Task objective: In the records below, find every line with the word "plus" and copy it.

Materials provided below:

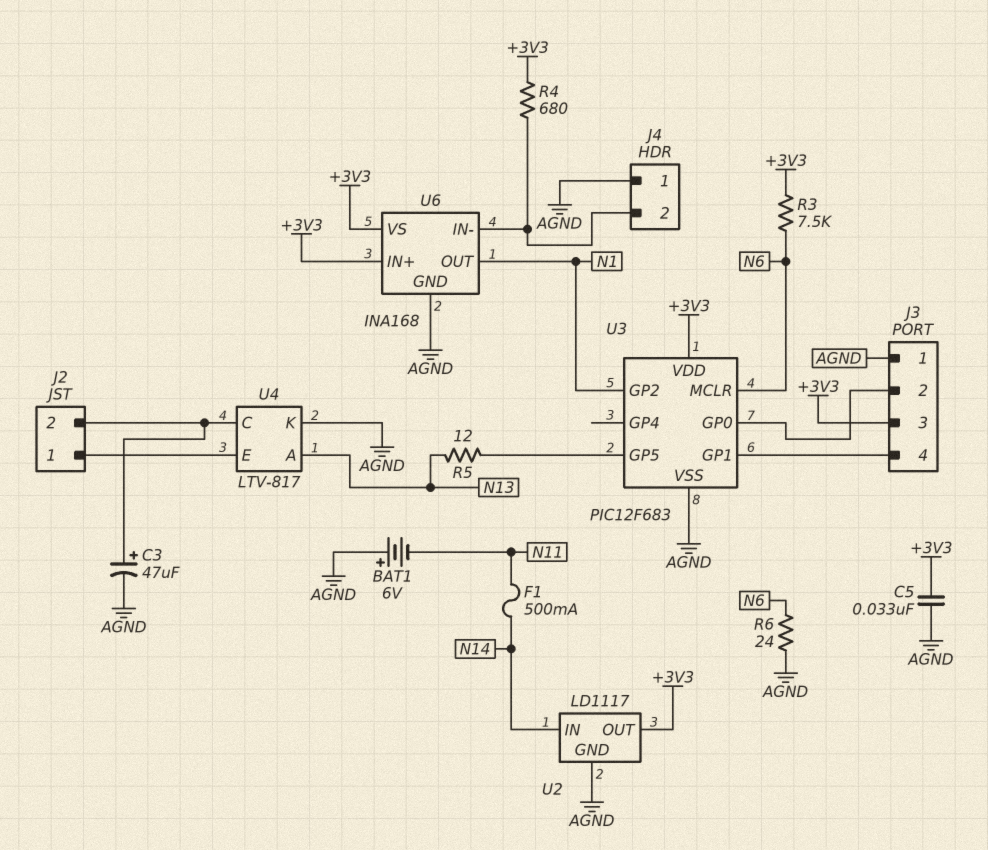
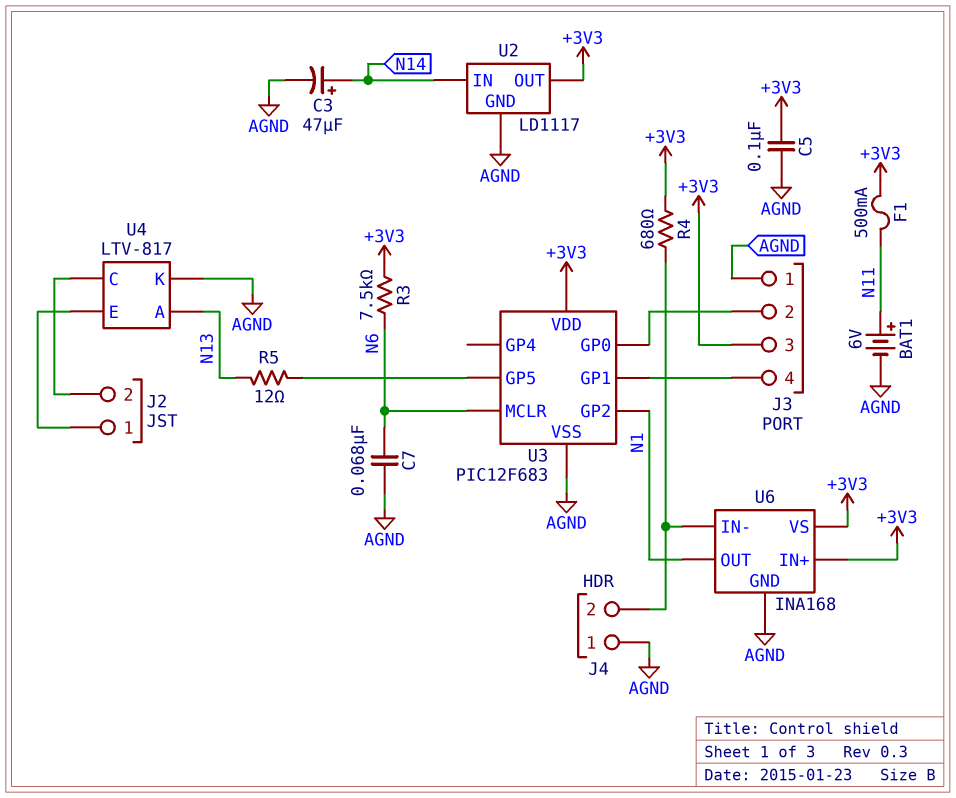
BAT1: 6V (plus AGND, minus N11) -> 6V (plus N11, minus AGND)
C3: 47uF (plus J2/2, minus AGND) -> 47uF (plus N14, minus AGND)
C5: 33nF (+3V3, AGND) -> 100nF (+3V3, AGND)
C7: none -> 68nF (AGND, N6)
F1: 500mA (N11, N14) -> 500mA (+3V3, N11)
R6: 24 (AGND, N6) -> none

End of Materials provided.
Materials provided below:

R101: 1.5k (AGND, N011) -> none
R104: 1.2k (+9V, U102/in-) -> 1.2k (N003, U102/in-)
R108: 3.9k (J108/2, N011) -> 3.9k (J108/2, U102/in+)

End of Materials provided.
Materials provided below:

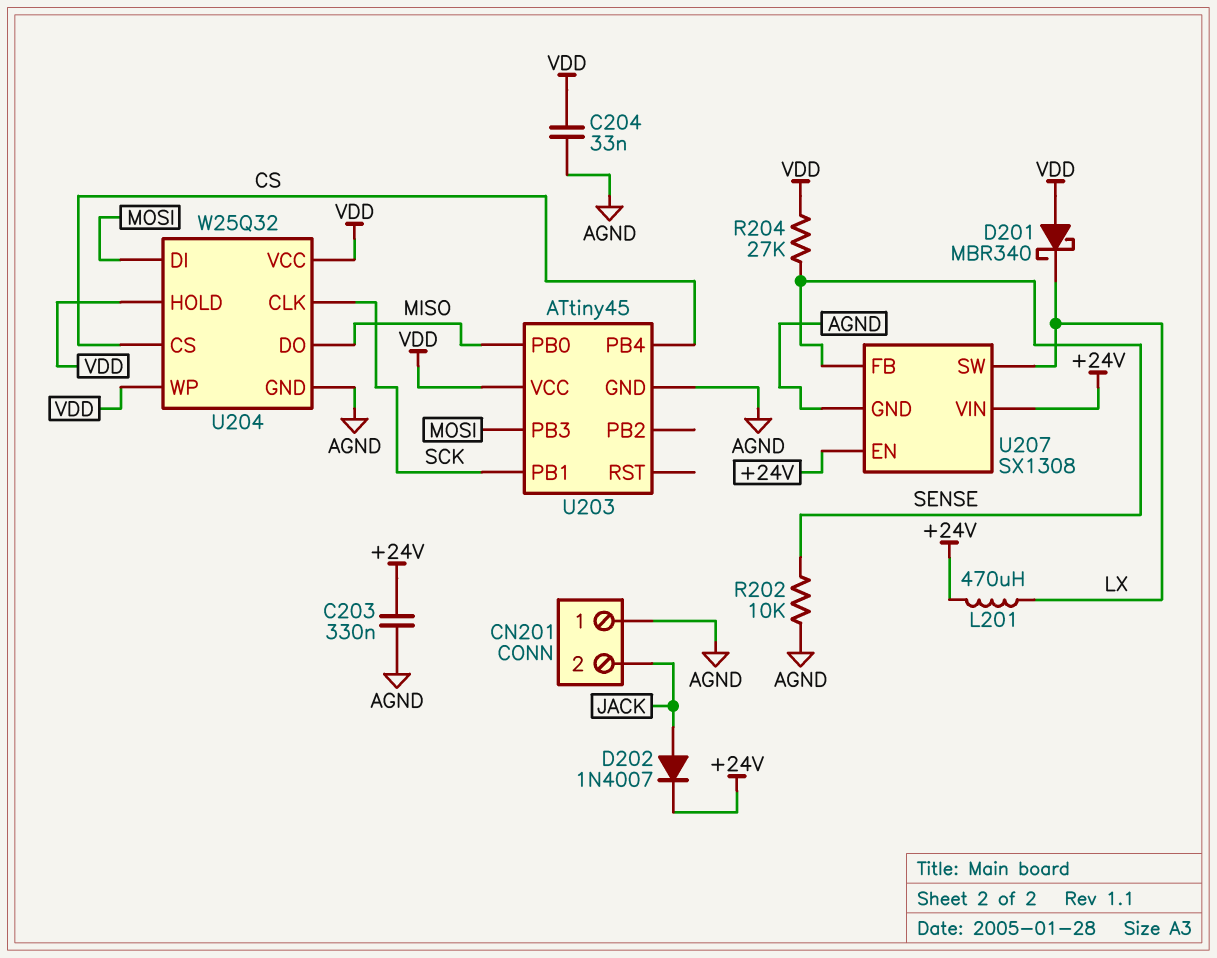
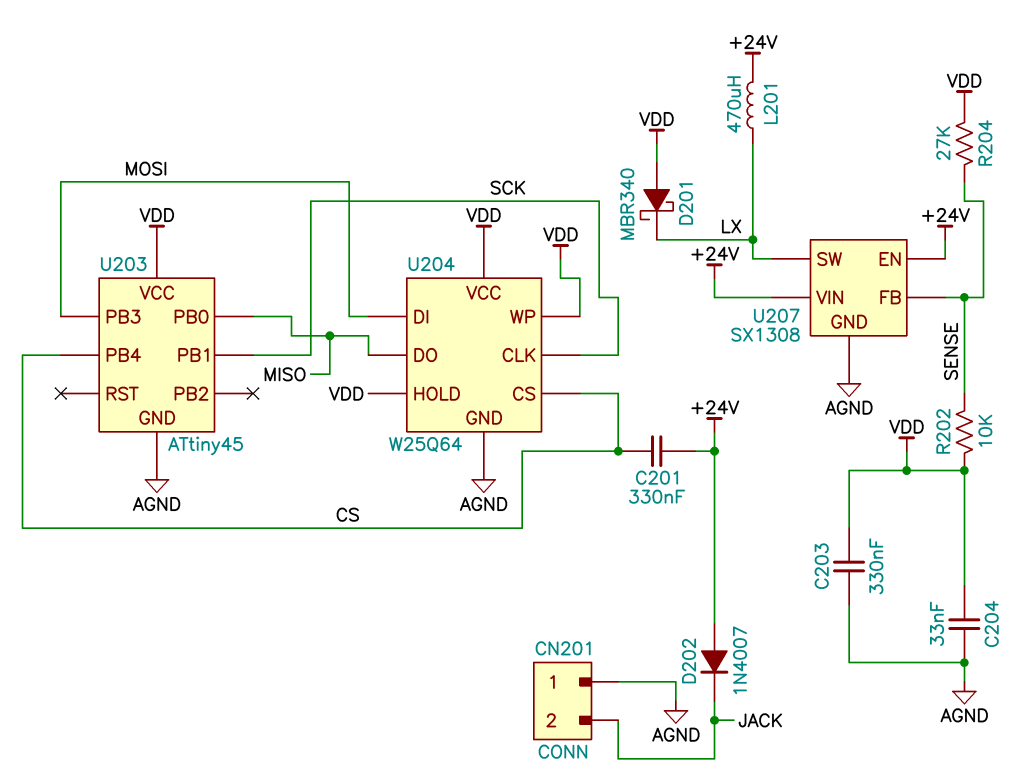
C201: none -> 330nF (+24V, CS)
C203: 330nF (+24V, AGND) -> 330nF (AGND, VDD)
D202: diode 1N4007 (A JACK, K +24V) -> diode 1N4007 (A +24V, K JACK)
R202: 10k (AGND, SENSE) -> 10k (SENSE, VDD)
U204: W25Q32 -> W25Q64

End of Materials provided.

Output for this exercise:
BAT1: 6V (plus AGND, minus N11) -> 6V (plus N11, minus AGND)
C3: 47uF (plus J2/2, minus AGND) -> 47uF (plus N14, minus AGND)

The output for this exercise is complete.